▼▼▼

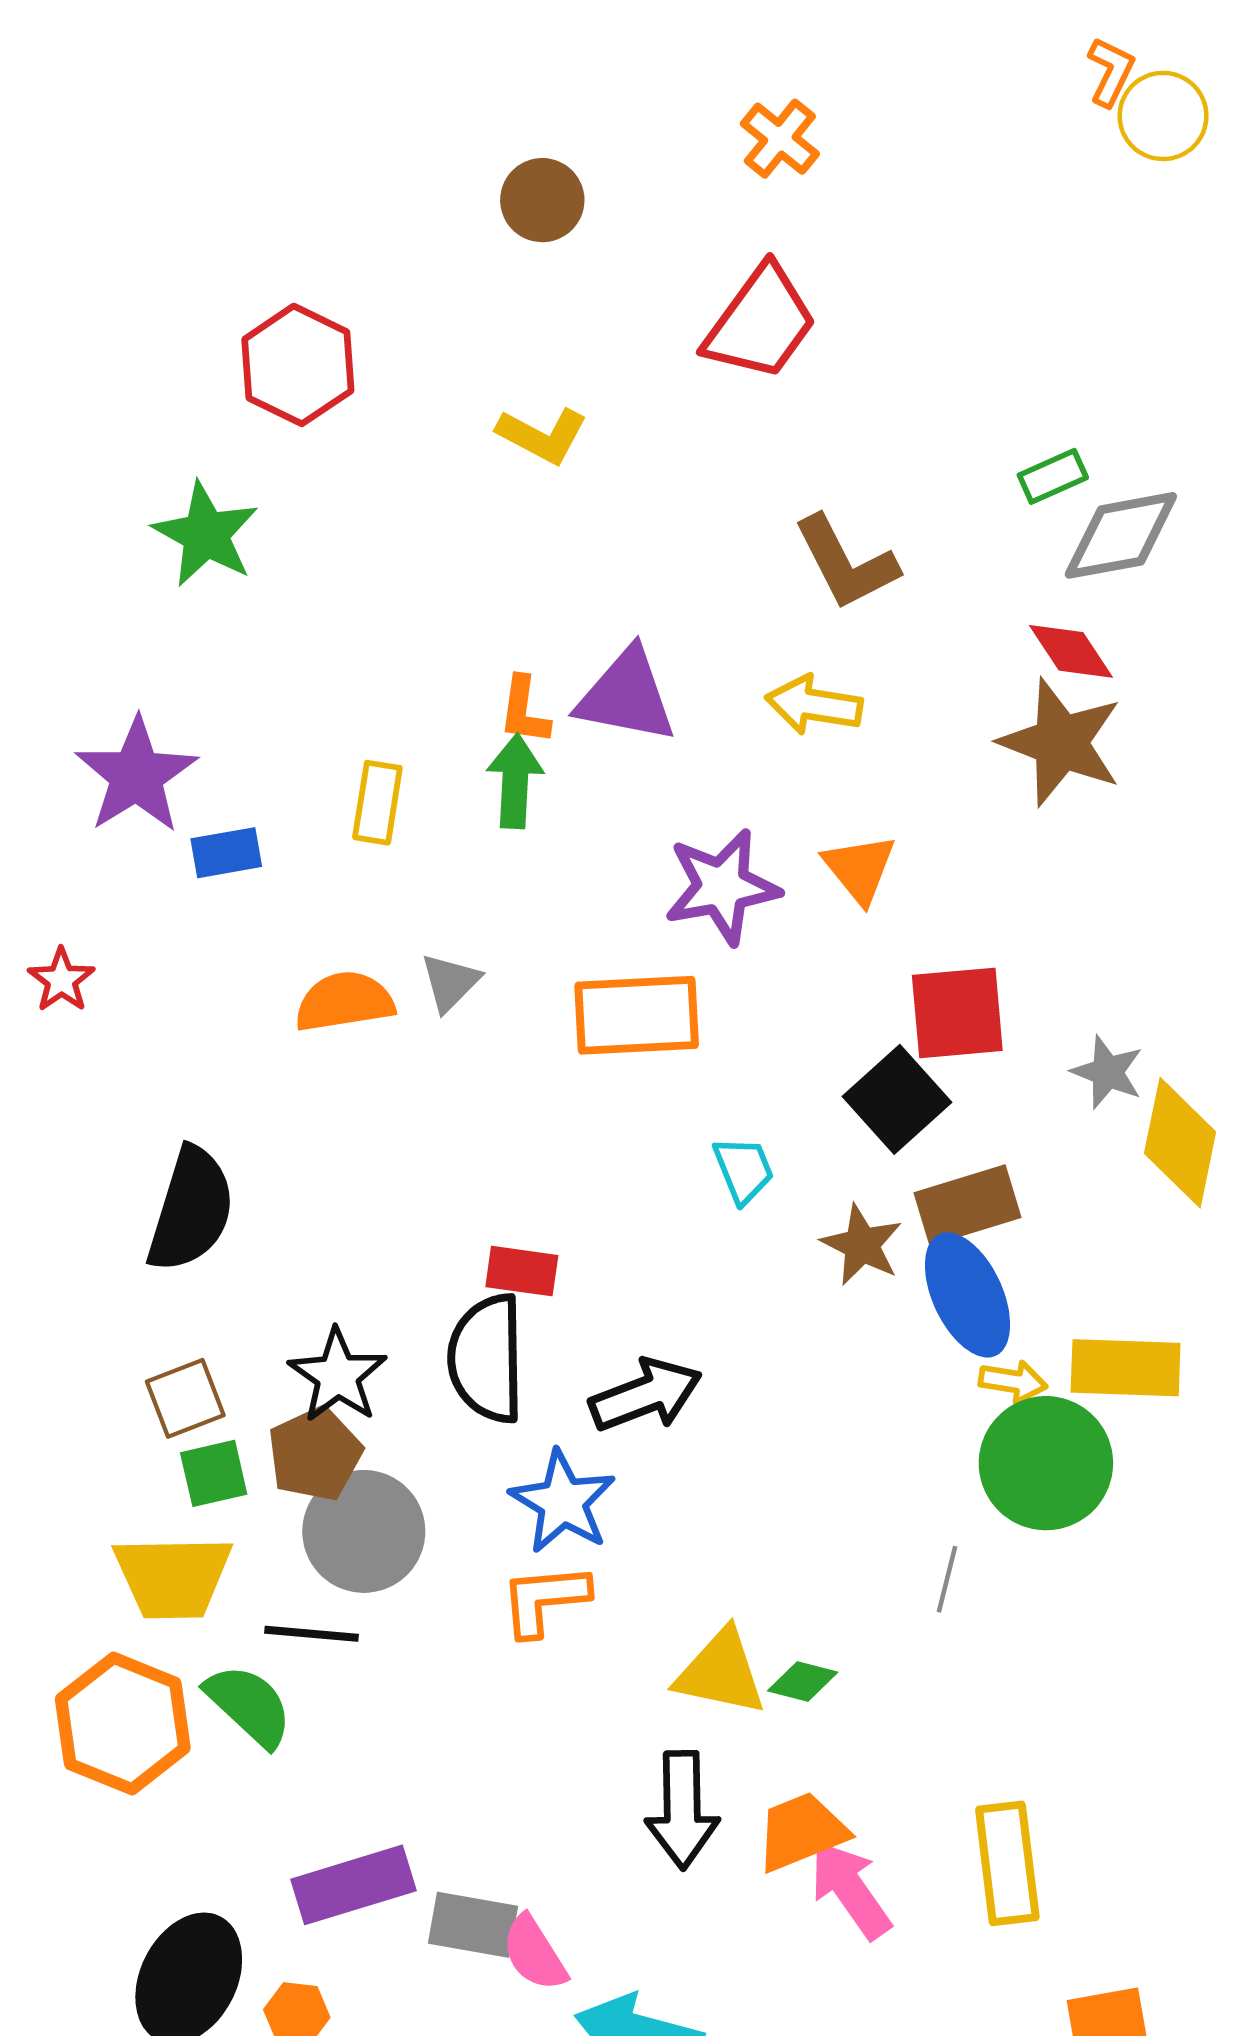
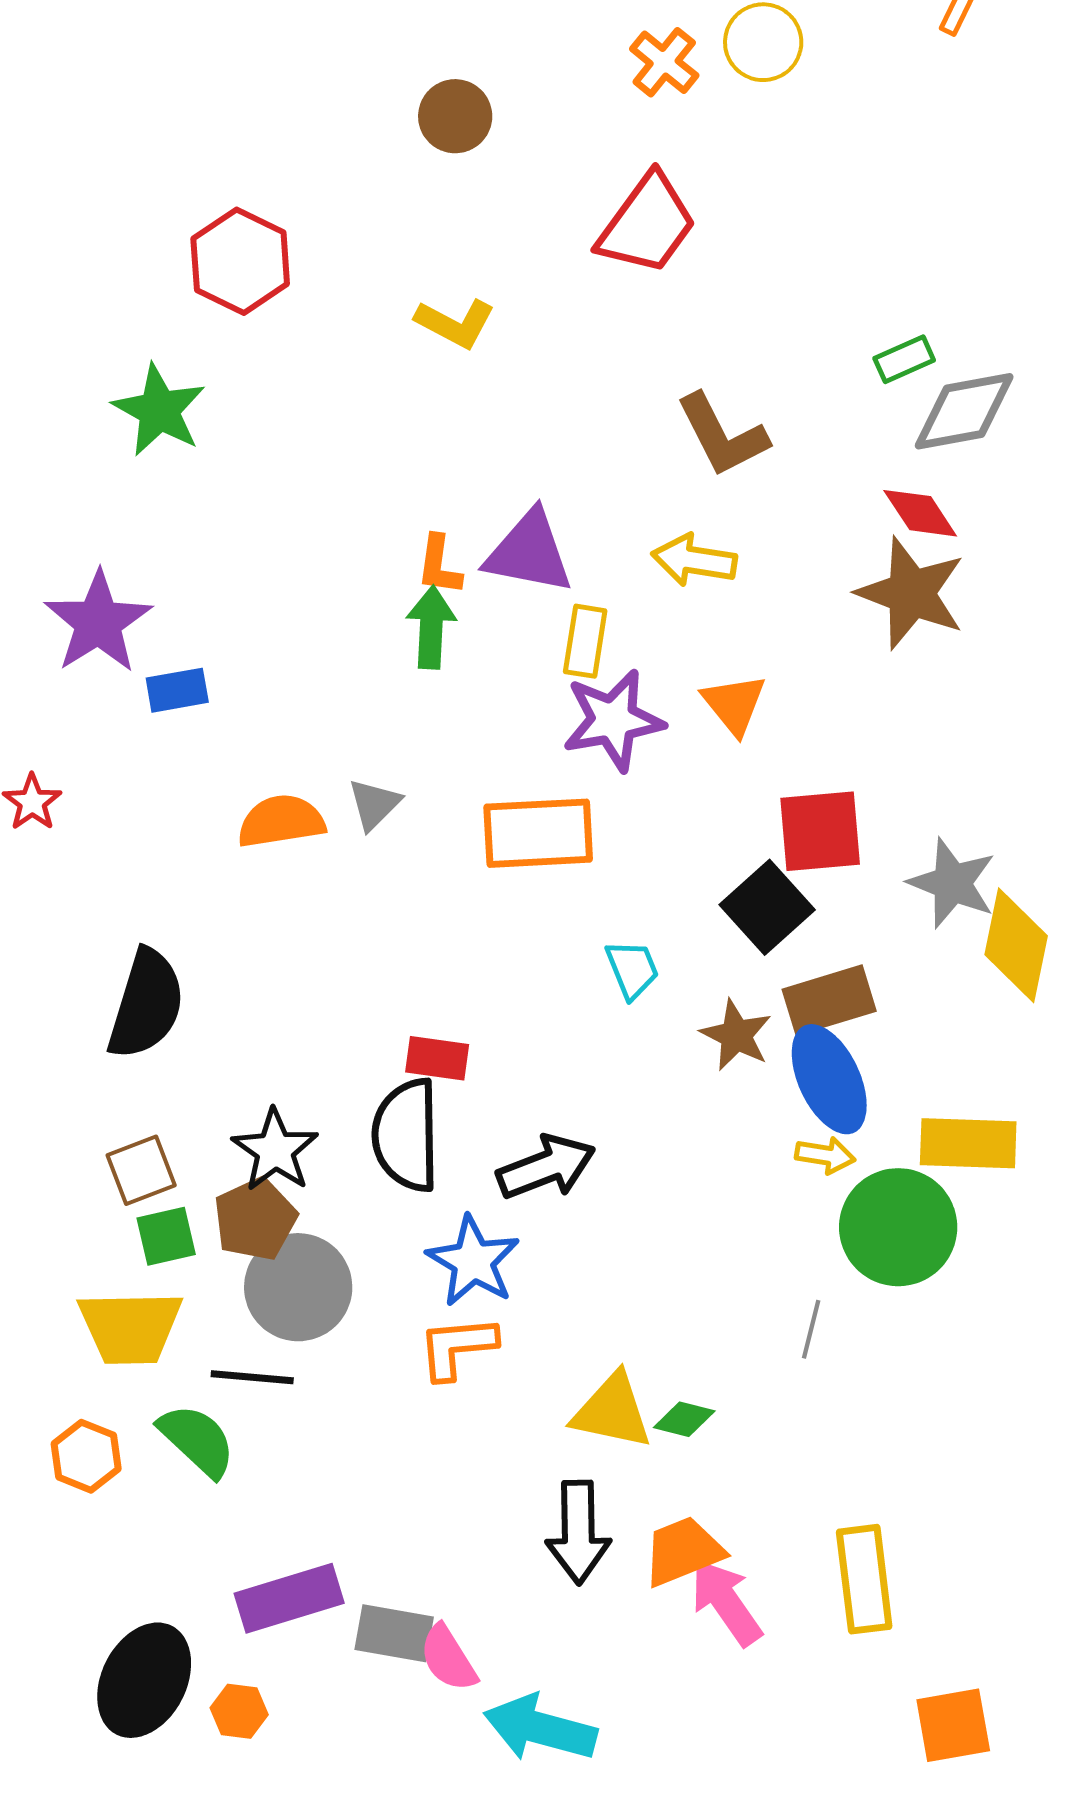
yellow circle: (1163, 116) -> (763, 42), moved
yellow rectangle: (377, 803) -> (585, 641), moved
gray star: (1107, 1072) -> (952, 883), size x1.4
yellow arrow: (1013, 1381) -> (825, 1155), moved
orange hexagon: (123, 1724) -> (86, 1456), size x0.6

▲▲▲

■ Task statement:
Lines holding the string "moved" must be copied out of the entries above.

■ Problem solution:
yellow circle: (1163, 116) -> (763, 42), moved
yellow rectangle: (377, 803) -> (585, 641), moved
yellow arrow: (1013, 1381) -> (825, 1155), moved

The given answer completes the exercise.